BEGIN

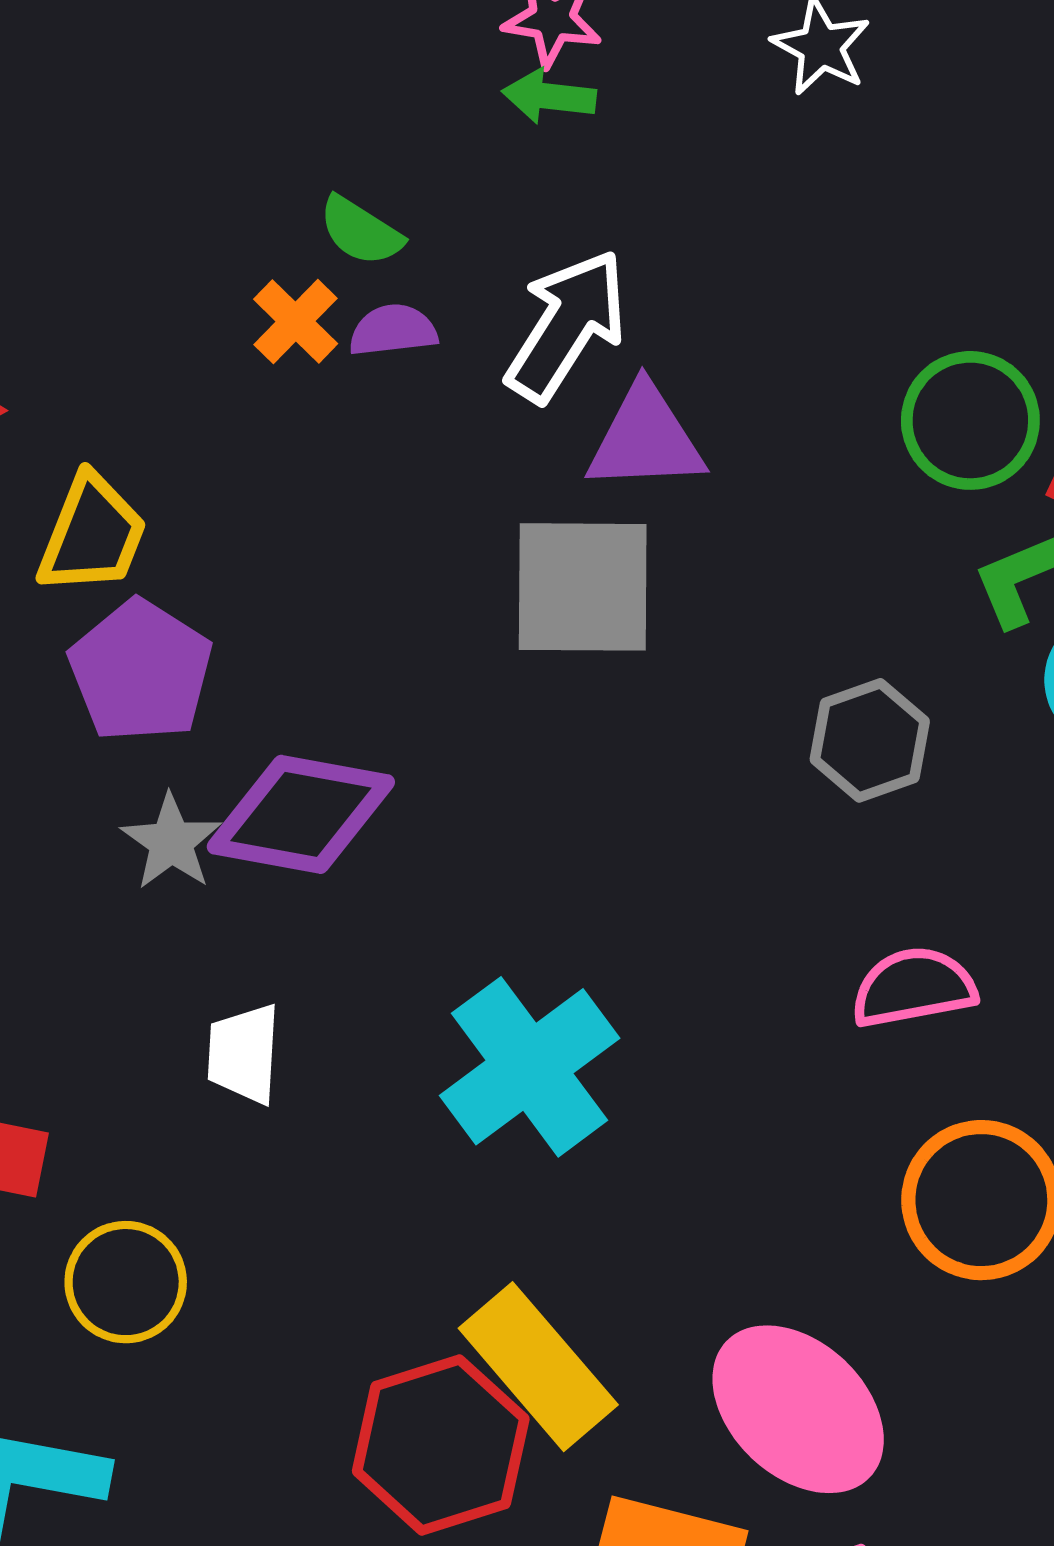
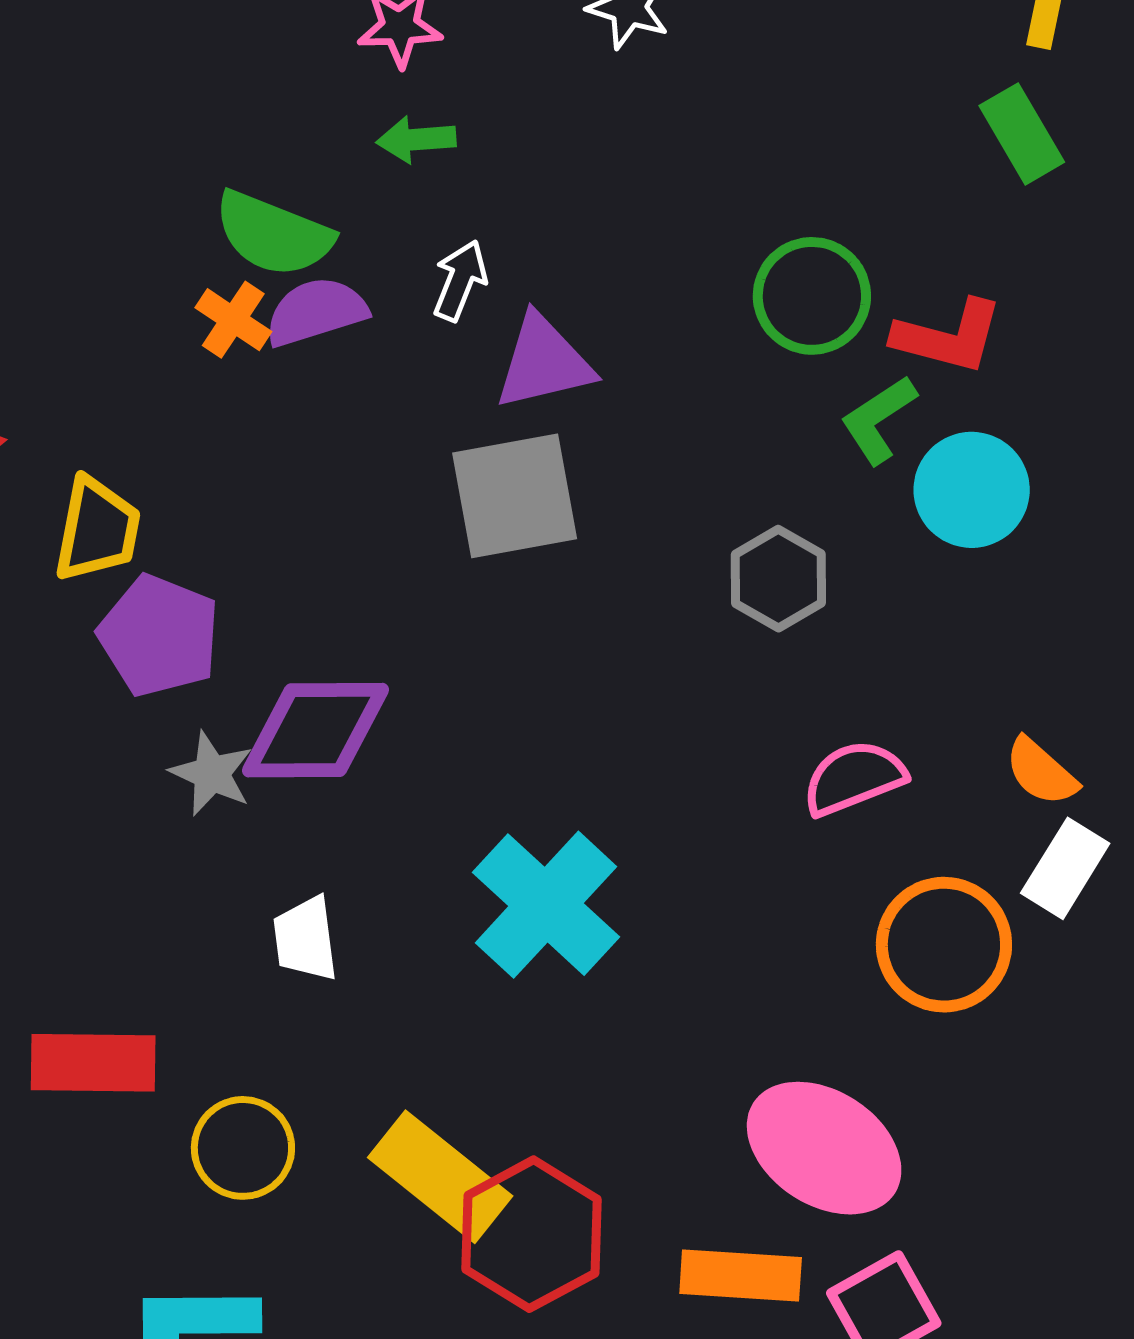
green arrow: (549, 96) -> (416, 139), moved
green semicircle: (361, 231) -> (273, 234), size x1.6
white arrow: (567, 326) -> (460, 281), size x0.6
purple semicircle: (393, 330) -> (316, 312), size x1.4
yellow rectangle: (538, 1367) -> (440, 1177), moved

END

__THE TASK__:
Filter the data above, keeping only lines that include the string "size".

__RESULT FOR THIS EXERCISE__:
green semicircle: (361, 231) -> (273, 234), size x1.6
white arrow: (567, 326) -> (460, 281), size x0.6
purple semicircle: (393, 330) -> (316, 312), size x1.4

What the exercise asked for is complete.